### STORED DATA ###
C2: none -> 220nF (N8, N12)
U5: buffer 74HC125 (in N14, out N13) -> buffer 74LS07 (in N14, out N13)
###
### STORED DATA ###
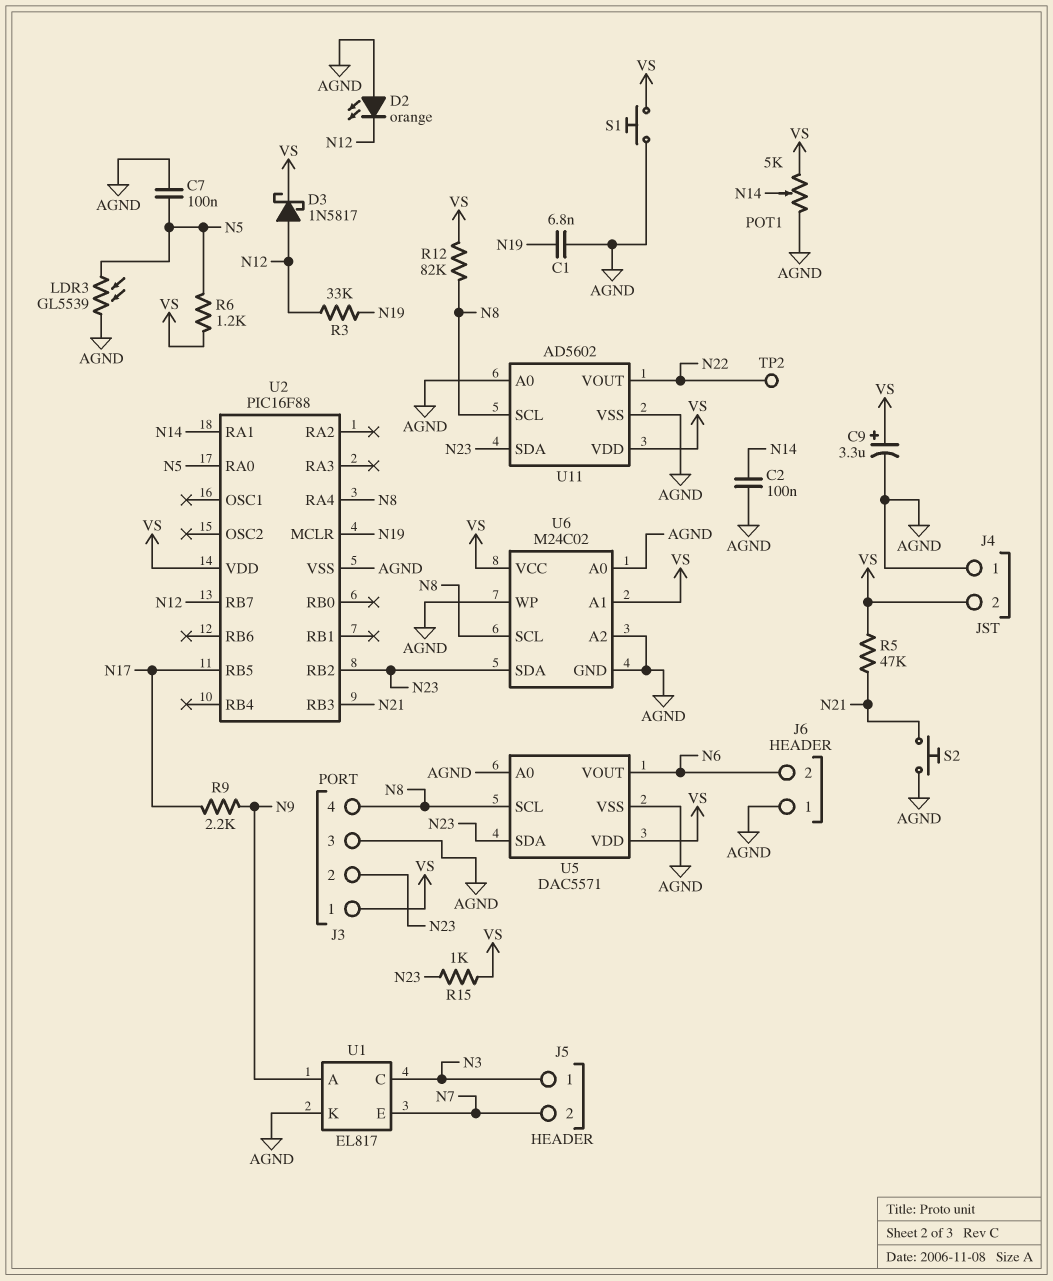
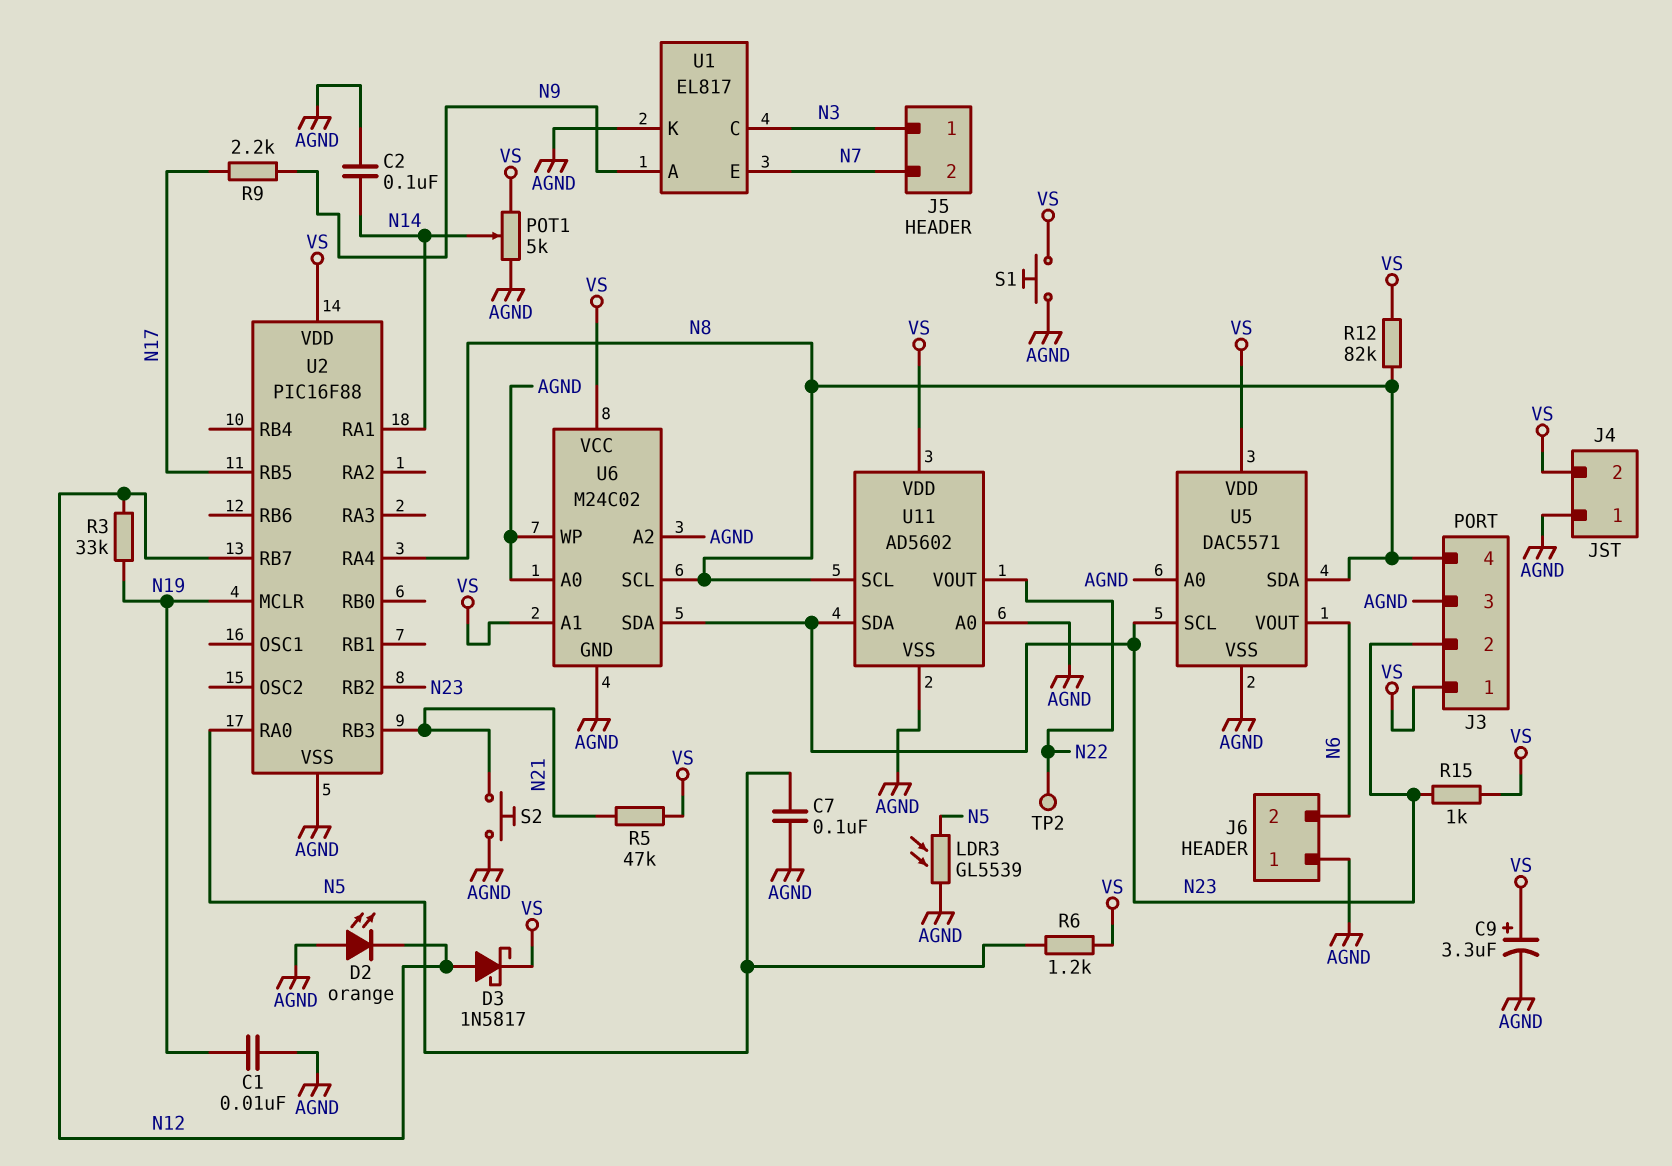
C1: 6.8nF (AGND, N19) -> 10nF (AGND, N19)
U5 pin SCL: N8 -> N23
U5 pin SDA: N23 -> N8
###
• ABOUT THIS TASK: Extract exactly and only the lines above from the line containing "C1: 6.8nF (AGND, N19) -> 10nF (AGND, N19)" through the line containing "U5 pin SDA: N23 -> N8", both end lines included.

• RESPONSE AREA:
C1: 6.8nF (AGND, N19) -> 10nF (AGND, N19)
U5 pin SCL: N8 -> N23
U5 pin SDA: N23 -> N8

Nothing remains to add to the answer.